Try it: Using the material that follows, output exactly the lines from the one containing "pink goblet [318,48,352,119] -> none" through the one containing "camera: 45 degrees right, 15 degrees down", with both ends kept.

Material for this exercise:
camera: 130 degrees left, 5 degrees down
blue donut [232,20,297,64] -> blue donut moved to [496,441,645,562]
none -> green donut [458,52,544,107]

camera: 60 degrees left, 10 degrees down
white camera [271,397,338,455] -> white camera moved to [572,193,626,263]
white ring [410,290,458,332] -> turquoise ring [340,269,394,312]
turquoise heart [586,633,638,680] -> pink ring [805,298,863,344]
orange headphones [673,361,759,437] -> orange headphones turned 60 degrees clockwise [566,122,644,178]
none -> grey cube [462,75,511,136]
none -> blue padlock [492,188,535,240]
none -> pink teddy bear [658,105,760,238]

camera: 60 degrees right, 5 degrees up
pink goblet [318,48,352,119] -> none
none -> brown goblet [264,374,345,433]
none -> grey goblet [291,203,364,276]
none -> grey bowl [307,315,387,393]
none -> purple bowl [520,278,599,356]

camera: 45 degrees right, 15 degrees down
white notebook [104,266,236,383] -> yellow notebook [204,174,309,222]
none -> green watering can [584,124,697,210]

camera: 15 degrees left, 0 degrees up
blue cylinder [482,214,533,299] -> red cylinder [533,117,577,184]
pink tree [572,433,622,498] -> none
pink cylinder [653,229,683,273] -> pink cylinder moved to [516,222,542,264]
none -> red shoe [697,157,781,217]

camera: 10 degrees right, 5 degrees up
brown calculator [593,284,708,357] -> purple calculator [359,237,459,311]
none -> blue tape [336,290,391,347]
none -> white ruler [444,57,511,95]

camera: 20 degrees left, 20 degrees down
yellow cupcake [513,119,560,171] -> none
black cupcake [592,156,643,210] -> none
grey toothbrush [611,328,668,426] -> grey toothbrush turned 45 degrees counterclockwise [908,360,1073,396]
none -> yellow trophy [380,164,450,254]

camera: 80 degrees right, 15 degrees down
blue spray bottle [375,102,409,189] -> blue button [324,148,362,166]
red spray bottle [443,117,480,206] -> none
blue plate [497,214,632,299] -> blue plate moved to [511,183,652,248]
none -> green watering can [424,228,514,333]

Output of the exercise:
pink goblet [318,48,352,119] -> none
none -> brown goblet [264,374,345,433]
none -> grey goblet [291,203,364,276]
none -> grey bowl [307,315,387,393]
none -> purple bowl [520,278,599,356]

camera: 45 degrees right, 15 degrees down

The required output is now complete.